Image change detection data:
= = = =

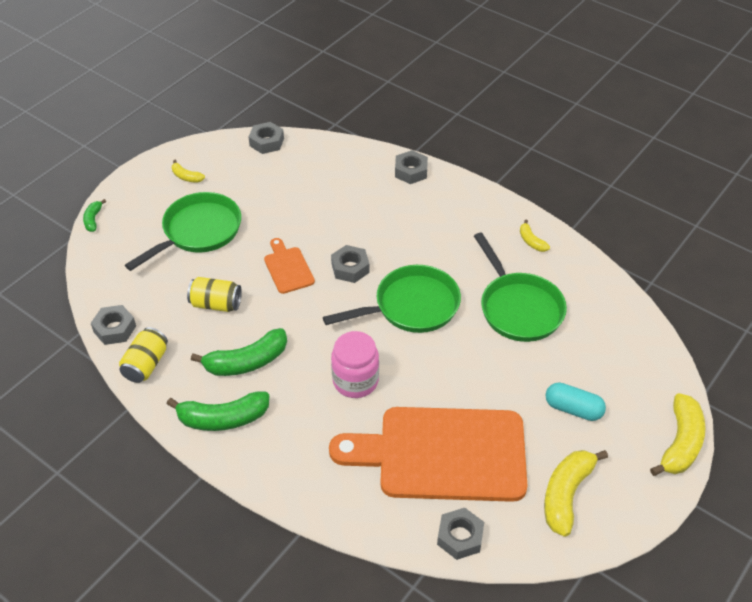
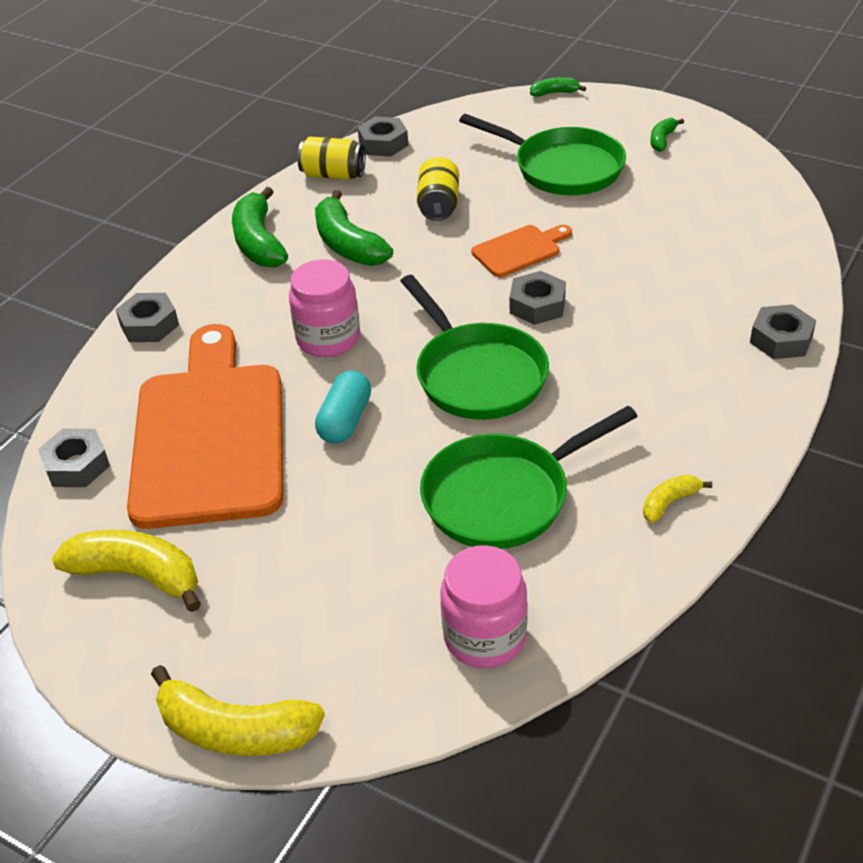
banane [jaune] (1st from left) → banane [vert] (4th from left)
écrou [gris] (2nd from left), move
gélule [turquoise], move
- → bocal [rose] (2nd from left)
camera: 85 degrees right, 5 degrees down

= = = =

Print precisely the lines from the one with "- → bocal [rose] (2nd from left)" through the end of the data above, adding nothing.

* **Exercise result**:
- → bocal [rose] (2nd from left)
camera: 85 degrees right, 5 degrees down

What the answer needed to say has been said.